Your task: Update the items from the very first line through the line containing "19: (904, 523)": write those lines out again with "absolute pixels" changed to "raw pixels" and everything else left as it is.

◆ ◆ ◆ ◆

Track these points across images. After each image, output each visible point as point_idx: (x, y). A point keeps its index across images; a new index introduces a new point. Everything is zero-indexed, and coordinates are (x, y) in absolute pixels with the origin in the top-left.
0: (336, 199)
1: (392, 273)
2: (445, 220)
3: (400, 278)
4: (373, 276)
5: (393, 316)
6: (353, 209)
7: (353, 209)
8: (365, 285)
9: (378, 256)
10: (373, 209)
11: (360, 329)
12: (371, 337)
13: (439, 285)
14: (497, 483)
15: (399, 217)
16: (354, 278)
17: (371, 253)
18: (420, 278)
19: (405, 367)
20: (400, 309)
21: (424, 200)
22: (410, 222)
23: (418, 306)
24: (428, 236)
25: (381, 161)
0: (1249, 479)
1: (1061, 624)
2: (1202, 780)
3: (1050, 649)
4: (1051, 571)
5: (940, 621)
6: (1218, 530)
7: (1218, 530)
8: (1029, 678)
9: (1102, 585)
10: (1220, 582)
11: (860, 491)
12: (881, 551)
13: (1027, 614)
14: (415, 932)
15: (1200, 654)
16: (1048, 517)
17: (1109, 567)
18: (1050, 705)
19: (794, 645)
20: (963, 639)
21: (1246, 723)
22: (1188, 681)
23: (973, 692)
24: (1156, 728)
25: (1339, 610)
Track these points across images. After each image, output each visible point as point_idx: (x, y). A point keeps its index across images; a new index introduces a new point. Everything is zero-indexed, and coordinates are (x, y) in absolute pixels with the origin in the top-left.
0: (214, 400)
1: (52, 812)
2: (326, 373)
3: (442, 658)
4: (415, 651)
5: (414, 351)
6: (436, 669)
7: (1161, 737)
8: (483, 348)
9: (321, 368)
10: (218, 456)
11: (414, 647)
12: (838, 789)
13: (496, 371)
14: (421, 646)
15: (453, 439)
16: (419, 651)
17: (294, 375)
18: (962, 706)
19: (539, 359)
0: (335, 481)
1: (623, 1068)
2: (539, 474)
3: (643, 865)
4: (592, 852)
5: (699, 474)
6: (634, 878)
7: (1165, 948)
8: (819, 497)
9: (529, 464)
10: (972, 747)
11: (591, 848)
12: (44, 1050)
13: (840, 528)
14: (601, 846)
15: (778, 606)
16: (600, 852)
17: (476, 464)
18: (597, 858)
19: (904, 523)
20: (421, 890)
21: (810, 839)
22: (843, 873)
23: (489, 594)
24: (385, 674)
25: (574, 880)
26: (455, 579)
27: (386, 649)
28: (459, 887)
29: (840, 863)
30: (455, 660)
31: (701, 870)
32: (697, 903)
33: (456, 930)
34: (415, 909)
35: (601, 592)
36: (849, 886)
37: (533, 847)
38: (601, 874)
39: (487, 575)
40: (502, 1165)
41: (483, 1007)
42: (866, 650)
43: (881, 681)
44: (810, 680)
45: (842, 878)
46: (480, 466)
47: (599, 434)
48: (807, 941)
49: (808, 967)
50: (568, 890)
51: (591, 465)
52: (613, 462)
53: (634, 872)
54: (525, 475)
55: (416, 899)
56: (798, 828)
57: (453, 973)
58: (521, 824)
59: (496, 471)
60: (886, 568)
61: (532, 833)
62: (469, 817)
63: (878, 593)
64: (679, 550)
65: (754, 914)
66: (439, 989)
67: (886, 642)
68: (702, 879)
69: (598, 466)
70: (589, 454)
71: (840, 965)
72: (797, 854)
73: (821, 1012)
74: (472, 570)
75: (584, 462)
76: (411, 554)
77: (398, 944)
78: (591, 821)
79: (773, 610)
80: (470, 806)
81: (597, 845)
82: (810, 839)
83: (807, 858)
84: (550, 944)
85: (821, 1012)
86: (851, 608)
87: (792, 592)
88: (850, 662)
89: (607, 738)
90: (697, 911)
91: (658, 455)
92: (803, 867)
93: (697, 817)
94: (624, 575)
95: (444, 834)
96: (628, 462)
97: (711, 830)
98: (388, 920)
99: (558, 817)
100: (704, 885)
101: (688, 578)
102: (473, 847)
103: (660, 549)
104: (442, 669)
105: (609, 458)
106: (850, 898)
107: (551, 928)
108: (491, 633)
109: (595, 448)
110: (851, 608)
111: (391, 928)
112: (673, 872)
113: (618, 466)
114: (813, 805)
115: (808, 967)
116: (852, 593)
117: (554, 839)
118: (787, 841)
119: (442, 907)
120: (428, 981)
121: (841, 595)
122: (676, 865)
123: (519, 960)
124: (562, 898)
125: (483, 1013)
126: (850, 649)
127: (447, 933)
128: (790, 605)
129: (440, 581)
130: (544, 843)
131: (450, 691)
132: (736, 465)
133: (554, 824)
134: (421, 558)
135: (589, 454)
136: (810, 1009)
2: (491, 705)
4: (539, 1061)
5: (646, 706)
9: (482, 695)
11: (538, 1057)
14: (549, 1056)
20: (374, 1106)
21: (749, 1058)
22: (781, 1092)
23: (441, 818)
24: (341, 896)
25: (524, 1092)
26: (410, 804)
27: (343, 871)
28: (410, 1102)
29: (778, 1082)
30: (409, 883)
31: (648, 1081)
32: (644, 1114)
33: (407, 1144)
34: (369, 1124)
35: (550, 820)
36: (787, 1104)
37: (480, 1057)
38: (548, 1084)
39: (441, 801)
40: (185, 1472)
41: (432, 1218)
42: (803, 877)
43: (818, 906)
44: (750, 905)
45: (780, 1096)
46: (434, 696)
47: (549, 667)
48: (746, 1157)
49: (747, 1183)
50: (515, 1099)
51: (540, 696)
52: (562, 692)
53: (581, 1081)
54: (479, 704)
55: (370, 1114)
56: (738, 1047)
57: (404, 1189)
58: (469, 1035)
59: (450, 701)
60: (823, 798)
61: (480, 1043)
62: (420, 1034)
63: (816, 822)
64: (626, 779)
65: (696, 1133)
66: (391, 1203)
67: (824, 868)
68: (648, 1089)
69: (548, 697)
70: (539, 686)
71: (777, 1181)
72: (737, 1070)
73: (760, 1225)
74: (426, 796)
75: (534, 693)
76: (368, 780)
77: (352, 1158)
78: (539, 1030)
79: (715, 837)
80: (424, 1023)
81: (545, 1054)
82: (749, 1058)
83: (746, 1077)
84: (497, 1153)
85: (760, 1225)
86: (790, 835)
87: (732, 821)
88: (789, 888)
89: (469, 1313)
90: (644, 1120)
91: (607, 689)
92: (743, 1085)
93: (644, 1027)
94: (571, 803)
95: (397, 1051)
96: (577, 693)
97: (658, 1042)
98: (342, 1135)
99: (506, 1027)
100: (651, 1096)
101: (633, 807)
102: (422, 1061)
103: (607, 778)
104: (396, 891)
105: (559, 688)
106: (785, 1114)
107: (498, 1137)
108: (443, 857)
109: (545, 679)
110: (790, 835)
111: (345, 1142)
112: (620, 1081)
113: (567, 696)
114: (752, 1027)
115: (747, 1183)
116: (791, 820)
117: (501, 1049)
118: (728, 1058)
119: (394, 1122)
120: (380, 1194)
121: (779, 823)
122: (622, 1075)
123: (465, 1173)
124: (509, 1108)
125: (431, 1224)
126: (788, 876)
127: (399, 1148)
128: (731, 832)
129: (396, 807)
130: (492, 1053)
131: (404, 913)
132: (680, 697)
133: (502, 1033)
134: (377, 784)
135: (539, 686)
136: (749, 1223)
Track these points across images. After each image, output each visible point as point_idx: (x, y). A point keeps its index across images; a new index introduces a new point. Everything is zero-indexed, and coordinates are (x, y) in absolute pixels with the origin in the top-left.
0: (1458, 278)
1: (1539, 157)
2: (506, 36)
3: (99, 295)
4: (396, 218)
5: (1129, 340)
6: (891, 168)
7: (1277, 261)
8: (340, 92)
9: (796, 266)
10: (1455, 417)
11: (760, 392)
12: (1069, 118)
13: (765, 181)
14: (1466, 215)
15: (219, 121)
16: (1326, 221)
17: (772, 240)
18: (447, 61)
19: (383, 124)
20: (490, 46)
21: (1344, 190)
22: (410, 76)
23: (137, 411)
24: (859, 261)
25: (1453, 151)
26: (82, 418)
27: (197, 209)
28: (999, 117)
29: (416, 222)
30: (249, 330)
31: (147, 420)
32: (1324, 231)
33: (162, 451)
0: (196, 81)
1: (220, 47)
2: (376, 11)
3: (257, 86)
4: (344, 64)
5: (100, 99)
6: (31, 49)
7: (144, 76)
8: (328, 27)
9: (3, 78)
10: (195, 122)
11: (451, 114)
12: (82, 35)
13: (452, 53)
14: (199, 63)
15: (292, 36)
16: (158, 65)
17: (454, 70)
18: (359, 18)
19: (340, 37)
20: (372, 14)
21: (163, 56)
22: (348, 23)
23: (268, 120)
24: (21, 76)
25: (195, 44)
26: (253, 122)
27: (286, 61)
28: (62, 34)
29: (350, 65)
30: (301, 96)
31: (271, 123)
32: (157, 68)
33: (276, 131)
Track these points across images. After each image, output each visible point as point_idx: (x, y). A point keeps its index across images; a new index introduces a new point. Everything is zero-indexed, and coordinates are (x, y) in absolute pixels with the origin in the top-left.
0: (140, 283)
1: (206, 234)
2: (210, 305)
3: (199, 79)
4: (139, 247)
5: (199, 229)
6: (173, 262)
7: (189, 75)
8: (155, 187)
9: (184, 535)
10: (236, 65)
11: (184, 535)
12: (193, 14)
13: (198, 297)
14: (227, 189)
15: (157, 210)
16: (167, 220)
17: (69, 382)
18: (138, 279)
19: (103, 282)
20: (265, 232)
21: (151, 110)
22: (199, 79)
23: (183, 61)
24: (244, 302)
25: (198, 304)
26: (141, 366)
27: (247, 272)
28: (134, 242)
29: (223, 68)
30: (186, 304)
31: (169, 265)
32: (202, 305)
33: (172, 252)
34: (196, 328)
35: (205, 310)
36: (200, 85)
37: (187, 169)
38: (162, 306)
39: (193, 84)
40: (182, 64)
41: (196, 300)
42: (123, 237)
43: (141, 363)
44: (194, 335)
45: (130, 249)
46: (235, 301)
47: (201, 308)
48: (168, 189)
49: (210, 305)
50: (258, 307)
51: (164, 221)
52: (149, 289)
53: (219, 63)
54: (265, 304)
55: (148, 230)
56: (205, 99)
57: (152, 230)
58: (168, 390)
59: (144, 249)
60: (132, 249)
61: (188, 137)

◆ ◆ ◆ ◆

Expected answer:
Track these points across images. After each image, output each visible point as point_idx: (x, y). A point keeps its index across images; a new index introduces a new point. Everything is zero-indexed, and coordinates are (x, y) in raw pixels with the origin in the top-left.
0: (336, 199)
1: (392, 273)
2: (445, 220)
3: (400, 278)
4: (373, 276)
5: (393, 316)
6: (353, 209)
7: (353, 209)
8: (365, 285)
9: (378, 256)
10: (373, 209)
11: (360, 329)
12: (371, 337)
13: (439, 285)
14: (497, 483)
15: (399, 217)
16: (354, 278)
17: (371, 253)
18: (420, 278)
19: (405, 367)
20: (400, 309)
21: (424, 200)
22: (410, 222)
23: (418, 306)
24: (428, 236)
25: (381, 161)
0: (1249, 479)
1: (1061, 624)
2: (1202, 780)
3: (1050, 649)
4: (1051, 571)
5: (940, 621)
6: (1218, 530)
7: (1218, 530)
8: (1029, 678)
9: (1102, 585)
10: (1220, 582)
11: (860, 491)
12: (881, 551)
13: (1027, 614)
14: (415, 932)
15: (1200, 654)
16: (1048, 517)
17: (1109, 567)
18: (1050, 705)
19: (794, 645)
20: (963, 639)
21: (1246, 723)
22: (1188, 681)
23: (973, 692)
24: (1156, 728)
25: (1339, 610)
Track these points across images. After each image, output each visible point as point_idx: (x, y). A point keeps its index across images; a new index introduces a new point. Everything is zero-indexed, and coordinates are (x, y) in raw pixels with the origin in the top-left.
0: (214, 400)
1: (52, 812)
2: (326, 373)
3: (442, 658)
4: (415, 651)
5: (414, 351)
6: (436, 669)
7: (1161, 737)
8: (483, 348)
9: (321, 368)
10: (218, 456)
11: (414, 647)
12: (838, 789)
13: (496, 371)
14: (421, 646)
15: (453, 439)
16: (419, 651)
17: (294, 375)
18: (962, 706)
19: (539, 359)
0: (335, 481)
1: (623, 1068)
2: (539, 474)
3: (643, 865)
4: (592, 852)
5: (699, 474)
6: (634, 878)
7: (1165, 948)
8: (819, 497)
9: (529, 464)
10: (972, 747)
11: (591, 848)
12: (44, 1050)
13: (840, 528)
14: (601, 846)
15: (778, 606)
16: (600, 852)
17: (476, 464)
18: (597, 858)
19: (904, 523)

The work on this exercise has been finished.